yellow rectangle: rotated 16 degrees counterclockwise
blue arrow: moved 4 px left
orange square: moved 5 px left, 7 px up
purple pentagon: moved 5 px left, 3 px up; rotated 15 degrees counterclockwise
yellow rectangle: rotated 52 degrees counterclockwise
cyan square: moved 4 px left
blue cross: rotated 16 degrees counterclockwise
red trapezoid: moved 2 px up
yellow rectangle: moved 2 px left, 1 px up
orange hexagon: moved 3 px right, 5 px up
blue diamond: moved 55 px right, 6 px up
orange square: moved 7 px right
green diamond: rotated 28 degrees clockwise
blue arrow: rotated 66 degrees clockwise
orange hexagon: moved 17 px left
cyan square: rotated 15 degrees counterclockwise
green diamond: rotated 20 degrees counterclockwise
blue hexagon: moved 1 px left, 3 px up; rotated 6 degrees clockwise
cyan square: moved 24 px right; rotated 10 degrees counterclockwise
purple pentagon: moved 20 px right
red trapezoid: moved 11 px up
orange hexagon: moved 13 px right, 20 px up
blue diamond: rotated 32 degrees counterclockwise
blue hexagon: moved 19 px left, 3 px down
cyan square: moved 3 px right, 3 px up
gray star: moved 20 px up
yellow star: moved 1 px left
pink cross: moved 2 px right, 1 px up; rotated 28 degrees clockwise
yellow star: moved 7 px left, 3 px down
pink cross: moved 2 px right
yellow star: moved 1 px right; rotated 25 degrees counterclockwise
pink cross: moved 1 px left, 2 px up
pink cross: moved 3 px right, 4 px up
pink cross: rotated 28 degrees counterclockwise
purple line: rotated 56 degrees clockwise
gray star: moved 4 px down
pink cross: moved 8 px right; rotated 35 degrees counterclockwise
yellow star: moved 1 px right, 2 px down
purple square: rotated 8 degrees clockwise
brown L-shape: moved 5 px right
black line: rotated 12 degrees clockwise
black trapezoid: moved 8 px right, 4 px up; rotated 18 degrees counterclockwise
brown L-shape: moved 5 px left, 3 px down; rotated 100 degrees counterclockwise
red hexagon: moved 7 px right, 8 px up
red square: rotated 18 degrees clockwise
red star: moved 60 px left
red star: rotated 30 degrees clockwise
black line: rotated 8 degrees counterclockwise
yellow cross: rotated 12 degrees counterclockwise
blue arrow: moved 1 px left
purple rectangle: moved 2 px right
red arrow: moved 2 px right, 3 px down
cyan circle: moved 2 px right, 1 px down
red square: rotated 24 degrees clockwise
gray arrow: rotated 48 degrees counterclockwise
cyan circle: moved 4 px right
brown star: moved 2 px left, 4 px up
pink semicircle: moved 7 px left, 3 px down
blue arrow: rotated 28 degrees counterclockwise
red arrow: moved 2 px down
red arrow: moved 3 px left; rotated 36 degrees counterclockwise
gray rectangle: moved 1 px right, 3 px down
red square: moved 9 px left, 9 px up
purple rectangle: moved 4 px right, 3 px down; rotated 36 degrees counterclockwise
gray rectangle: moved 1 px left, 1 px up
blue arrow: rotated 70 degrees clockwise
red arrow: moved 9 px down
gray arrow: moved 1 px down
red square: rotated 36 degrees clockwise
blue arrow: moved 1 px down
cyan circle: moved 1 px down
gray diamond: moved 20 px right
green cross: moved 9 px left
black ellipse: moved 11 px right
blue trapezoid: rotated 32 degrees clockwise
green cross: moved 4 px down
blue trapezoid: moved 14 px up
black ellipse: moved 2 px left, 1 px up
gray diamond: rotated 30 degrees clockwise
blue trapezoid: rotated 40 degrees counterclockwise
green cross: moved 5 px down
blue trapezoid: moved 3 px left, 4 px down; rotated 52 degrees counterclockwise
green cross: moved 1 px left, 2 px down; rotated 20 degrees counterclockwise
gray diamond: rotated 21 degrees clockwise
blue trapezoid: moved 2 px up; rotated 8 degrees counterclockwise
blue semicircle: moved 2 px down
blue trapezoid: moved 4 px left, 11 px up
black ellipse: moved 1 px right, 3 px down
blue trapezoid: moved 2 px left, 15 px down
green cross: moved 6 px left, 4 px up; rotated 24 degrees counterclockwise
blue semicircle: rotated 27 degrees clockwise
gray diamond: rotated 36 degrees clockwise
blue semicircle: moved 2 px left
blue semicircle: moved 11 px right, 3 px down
_ _ _ _ _ _ _
## Given task
Copy every line of the data above word for word, in the same order.

## Result for this task
yellow rectangle: rotated 16 degrees counterclockwise
blue arrow: moved 4 px left
orange square: moved 5 px left, 7 px up
purple pentagon: moved 5 px left, 3 px up; rotated 15 degrees counterclockwise
yellow rectangle: rotated 52 degrees counterclockwise
cyan square: moved 4 px left
blue cross: rotated 16 degrees counterclockwise
red trapezoid: moved 2 px up
yellow rectangle: moved 2 px left, 1 px up
orange hexagon: moved 3 px right, 5 px up
blue diamond: moved 55 px right, 6 px up
orange square: moved 7 px right
green diamond: rotated 28 degrees clockwise
blue arrow: rotated 66 degrees clockwise
orange hexagon: moved 17 px left
cyan square: rotated 15 degrees counterclockwise
green diamond: rotated 20 degrees counterclockwise
blue hexagon: moved 1 px left, 3 px up; rotated 6 degrees clockwise
cyan square: moved 24 px right; rotated 10 degrees counterclockwise
purple pentagon: moved 20 px right
red trapezoid: moved 11 px up
orange hexagon: moved 13 px right, 20 px up
blue diamond: rotated 32 degrees counterclockwise
blue hexagon: moved 19 px left, 3 px down
cyan square: moved 3 px right, 3 px up
gray star: moved 20 px up
yellow star: moved 1 px left
pink cross: moved 2 px right, 1 px up; rotated 28 degrees clockwise
yellow star: moved 7 px left, 3 px down
pink cross: moved 2 px right
yellow star: moved 1 px right; rotated 25 degrees counterclockwise
pink cross: moved 1 px left, 2 px up
pink cross: moved 3 px right, 4 px up
pink cross: rotated 28 degrees counterclockwise
purple line: rotated 56 degrees clockwise
gray star: moved 4 px down
pink cross: moved 8 px right; rotated 35 degrees counterclockwise
yellow star: moved 1 px right, 2 px down
purple square: rotated 8 degrees clockwise
brown L-shape: moved 5 px right
black line: rotated 12 degrees clockwise
black trapezoid: moved 8 px right, 4 px up; rotated 18 degrees counterclockwise
brown L-shape: moved 5 px left, 3 px down; rotated 100 degrees counterclockwise
red hexagon: moved 7 px right, 8 px up
red square: rotated 18 degrees clockwise
red star: moved 60 px left
red star: rotated 30 degrees clockwise
black line: rotated 8 degrees counterclockwise
yellow cross: rotated 12 degrees counterclockwise
blue arrow: moved 1 px left
purple rectangle: moved 2 px right
red arrow: moved 2 px right, 3 px down
cyan circle: moved 2 px right, 1 px down
red square: rotated 24 degrees clockwise
gray arrow: rotated 48 degrees counterclockwise
cyan circle: moved 4 px right
brown star: moved 2 px left, 4 px up
pink semicircle: moved 7 px left, 3 px down
blue arrow: rotated 28 degrees counterclockwise
red arrow: moved 2 px down
red arrow: moved 3 px left; rotated 36 degrees counterclockwise
gray rectangle: moved 1 px right, 3 px down
red square: moved 9 px left, 9 px up
purple rectangle: moved 4 px right, 3 px down; rotated 36 degrees counterclockwise
gray rectangle: moved 1 px left, 1 px up
blue arrow: rotated 70 degrees clockwise
red arrow: moved 9 px down
gray arrow: moved 1 px down
red square: rotated 36 degrees clockwise
blue arrow: moved 1 px down
cyan circle: moved 1 px down
gray diamond: moved 20 px right
green cross: moved 9 px left
black ellipse: moved 11 px right
blue trapezoid: rotated 32 degrees clockwise
green cross: moved 4 px down
blue trapezoid: moved 14 px up
black ellipse: moved 2 px left, 1 px up
gray diamond: rotated 30 degrees clockwise
blue trapezoid: rotated 40 degrees counterclockwise
green cross: moved 5 px down
blue trapezoid: moved 3 px left, 4 px down; rotated 52 degrees counterclockwise
green cross: moved 1 px left, 2 px down; rotated 20 degrees counterclockwise
gray diamond: rotated 21 degrees clockwise
blue trapezoid: moved 2 px up; rotated 8 degrees counterclockwise
blue semicircle: moved 2 px down
blue trapezoid: moved 4 px left, 11 px up
black ellipse: moved 1 px right, 3 px down
blue trapezoid: moved 2 px left, 15 px down
green cross: moved 6 px left, 4 px up; rotated 24 degrees counterclockwise
blue semicircle: rotated 27 degrees clockwise
gray diamond: rotated 36 degrees clockwise
blue semicircle: moved 2 px left
blue semicircle: moved 11 px right, 3 px down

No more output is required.